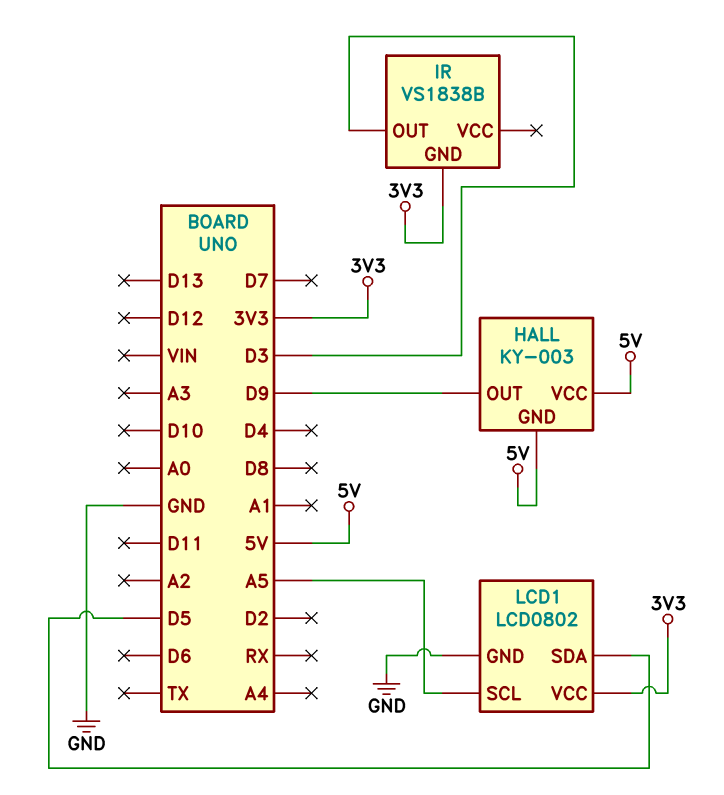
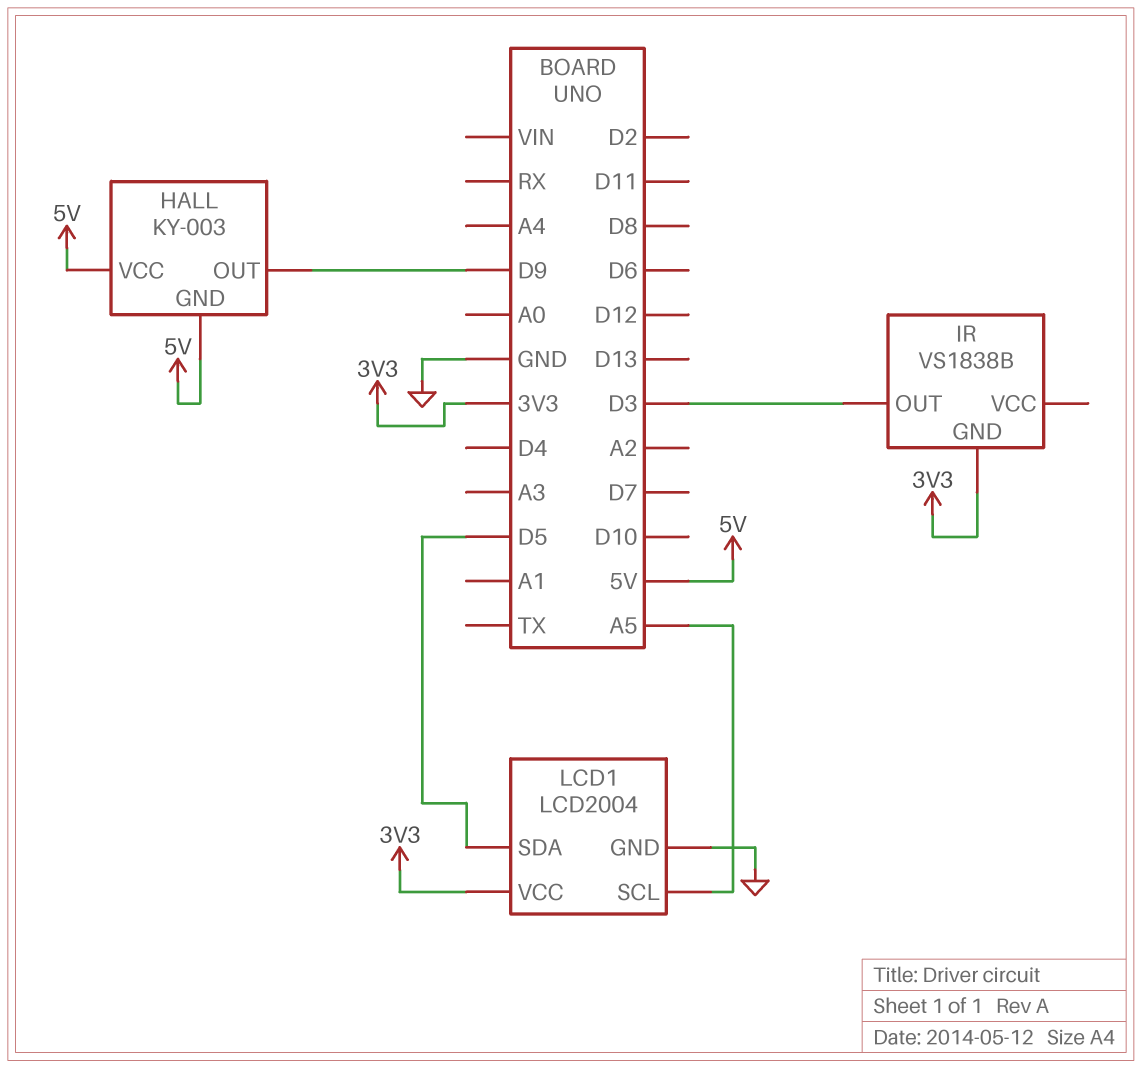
LCD1: LCD0802 -> LCD2004

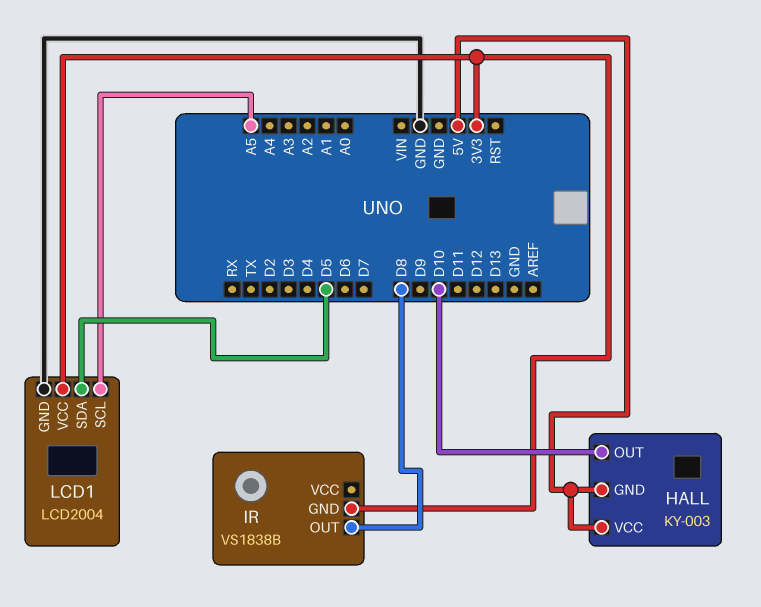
HALL pin OUT: D9 -> D10
IR pin OUT: D3 -> D8

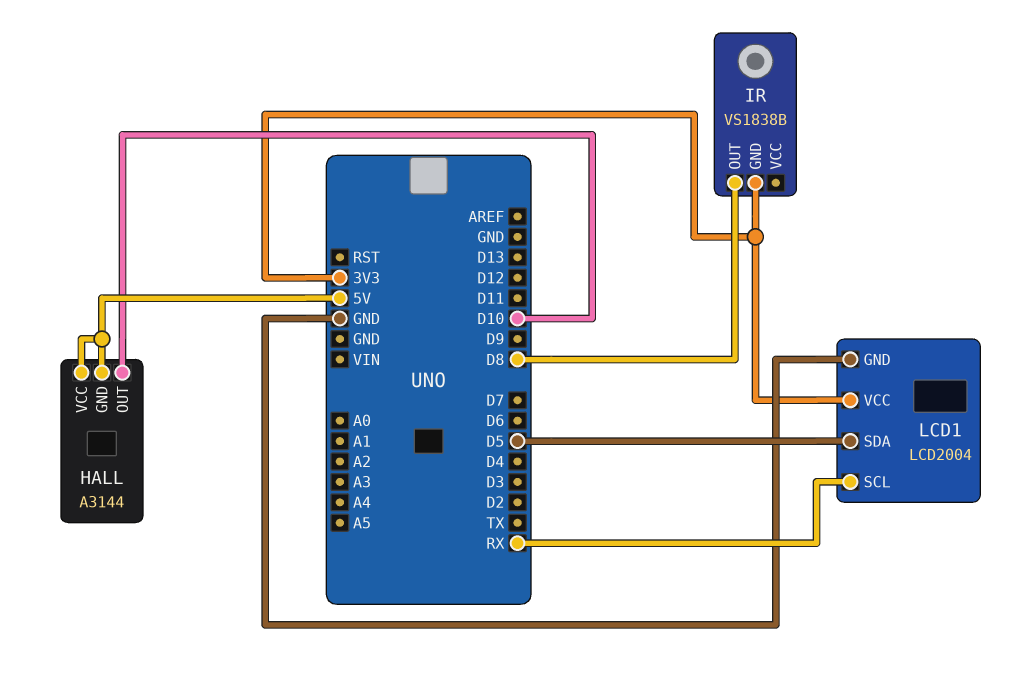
HALL: KY-003 -> A3144
LCD1 pin SCL: A5 -> RX

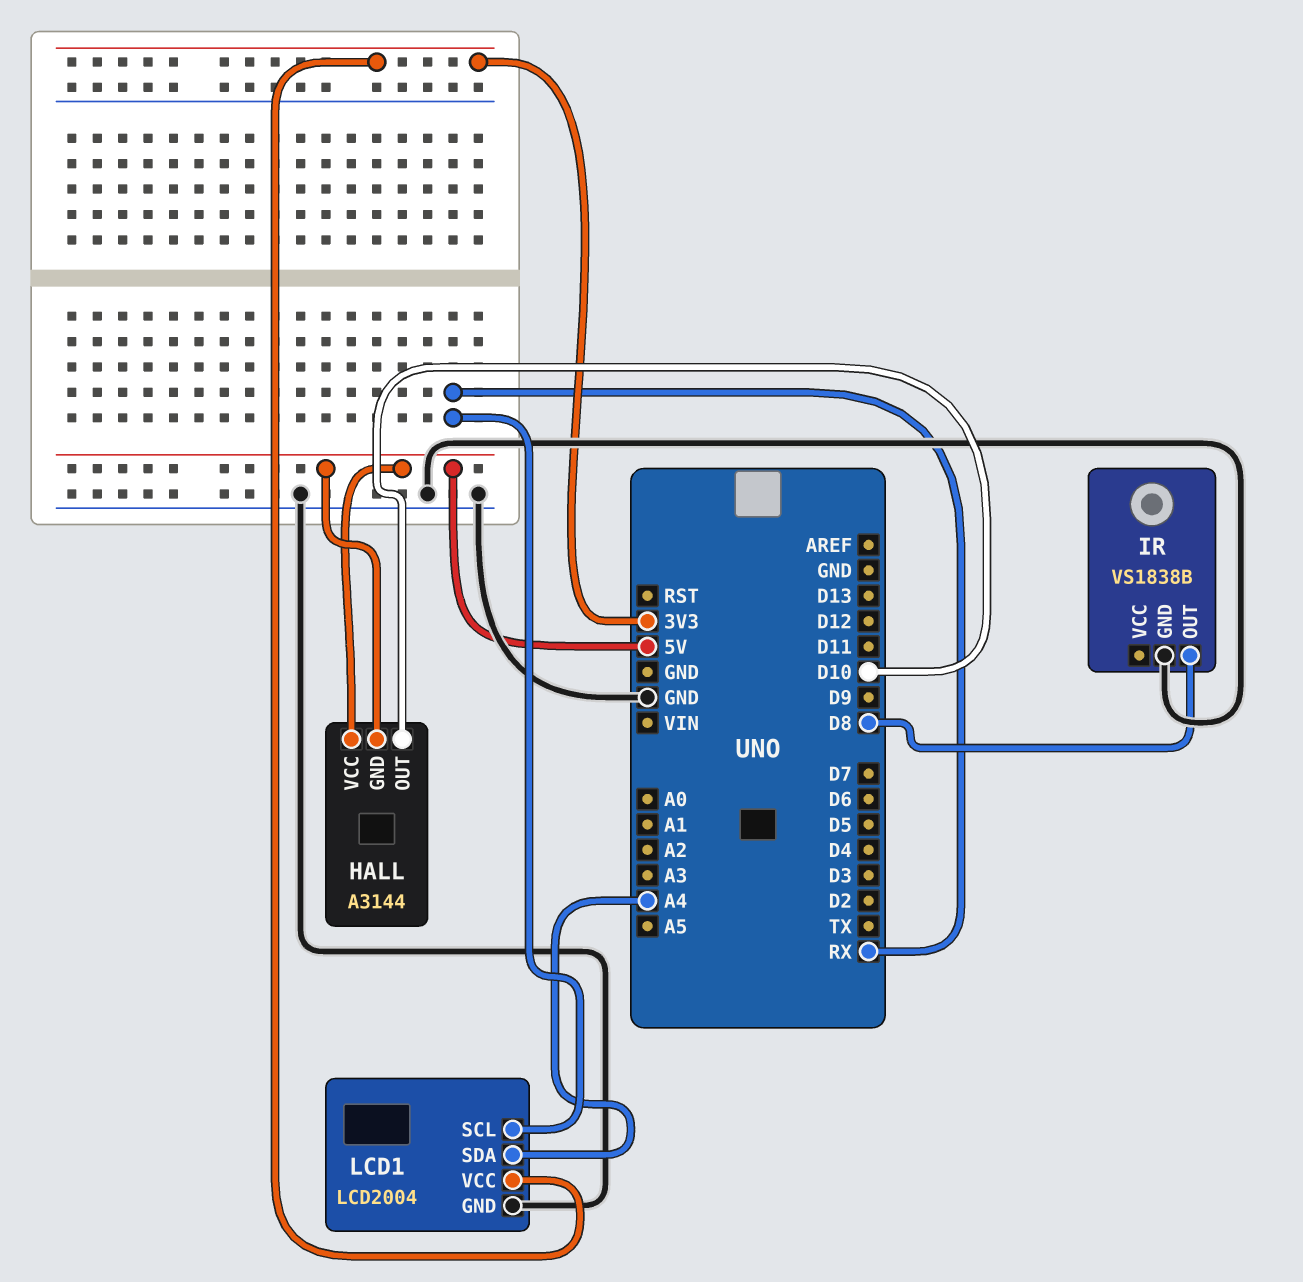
IR pin GND: 3V3 -> GND
LCD1 pin SDA: D5 -> A4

_WORK TASK_: Write the records above out again exactly, with no pictures in your copy.

_SOLVED EXERCISE_:
LCD1: LCD0802 -> LCD2004

HALL pin OUT: D9 -> D10
IR pin OUT: D3 -> D8

HALL: KY-003 -> A3144
LCD1 pin SCL: A5 -> RX

IR pin GND: 3V3 -> GND
LCD1 pin SDA: D5 -> A4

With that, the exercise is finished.